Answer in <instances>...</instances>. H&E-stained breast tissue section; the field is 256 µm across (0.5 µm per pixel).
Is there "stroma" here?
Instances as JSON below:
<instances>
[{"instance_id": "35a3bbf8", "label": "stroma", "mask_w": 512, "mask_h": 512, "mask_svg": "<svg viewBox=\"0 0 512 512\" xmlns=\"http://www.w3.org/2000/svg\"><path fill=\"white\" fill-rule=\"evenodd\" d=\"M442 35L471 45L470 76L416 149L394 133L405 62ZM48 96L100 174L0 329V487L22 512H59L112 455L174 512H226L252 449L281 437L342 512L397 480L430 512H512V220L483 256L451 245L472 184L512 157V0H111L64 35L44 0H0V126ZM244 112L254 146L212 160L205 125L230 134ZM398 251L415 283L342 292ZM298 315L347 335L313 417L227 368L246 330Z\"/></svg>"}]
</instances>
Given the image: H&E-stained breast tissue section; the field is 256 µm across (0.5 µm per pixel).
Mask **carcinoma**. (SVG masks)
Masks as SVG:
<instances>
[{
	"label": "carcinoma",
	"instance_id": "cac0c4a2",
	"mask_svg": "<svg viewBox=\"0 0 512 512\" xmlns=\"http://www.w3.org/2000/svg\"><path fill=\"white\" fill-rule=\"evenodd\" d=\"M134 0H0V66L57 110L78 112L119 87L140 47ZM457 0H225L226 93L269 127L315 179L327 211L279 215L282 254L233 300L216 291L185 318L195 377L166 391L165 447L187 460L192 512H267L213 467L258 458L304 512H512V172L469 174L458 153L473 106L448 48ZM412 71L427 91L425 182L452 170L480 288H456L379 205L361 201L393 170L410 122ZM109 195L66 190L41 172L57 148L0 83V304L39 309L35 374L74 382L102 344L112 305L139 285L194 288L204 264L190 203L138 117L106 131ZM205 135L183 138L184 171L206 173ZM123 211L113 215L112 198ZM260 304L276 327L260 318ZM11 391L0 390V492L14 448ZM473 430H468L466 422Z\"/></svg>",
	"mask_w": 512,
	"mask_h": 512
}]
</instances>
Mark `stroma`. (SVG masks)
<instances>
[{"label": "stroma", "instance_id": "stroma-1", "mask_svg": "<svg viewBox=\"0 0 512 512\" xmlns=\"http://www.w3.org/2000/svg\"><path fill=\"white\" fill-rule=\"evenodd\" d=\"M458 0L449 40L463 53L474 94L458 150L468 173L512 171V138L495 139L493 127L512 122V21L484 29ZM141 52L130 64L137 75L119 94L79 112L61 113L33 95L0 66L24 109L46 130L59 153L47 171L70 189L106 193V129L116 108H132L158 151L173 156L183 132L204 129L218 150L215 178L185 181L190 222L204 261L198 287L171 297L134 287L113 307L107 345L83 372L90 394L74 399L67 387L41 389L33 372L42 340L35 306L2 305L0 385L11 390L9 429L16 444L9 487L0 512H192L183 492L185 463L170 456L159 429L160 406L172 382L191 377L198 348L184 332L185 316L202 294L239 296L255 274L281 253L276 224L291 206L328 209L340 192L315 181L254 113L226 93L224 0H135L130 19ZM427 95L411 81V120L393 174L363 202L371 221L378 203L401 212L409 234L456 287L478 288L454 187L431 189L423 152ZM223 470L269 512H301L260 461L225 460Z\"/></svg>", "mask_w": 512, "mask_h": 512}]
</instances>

**What the task asks**
Scan the data above; copy every line where "across" appears.

**Solution to the exercise**
Answer in <instances>...</instances>. H&E-stained breast tissue section; the field is 256 µm across (0.5 µm per pixel).
Given the image: H&E-stained breast tissue section; the field is 256 µm across (0.5 µm per pixel).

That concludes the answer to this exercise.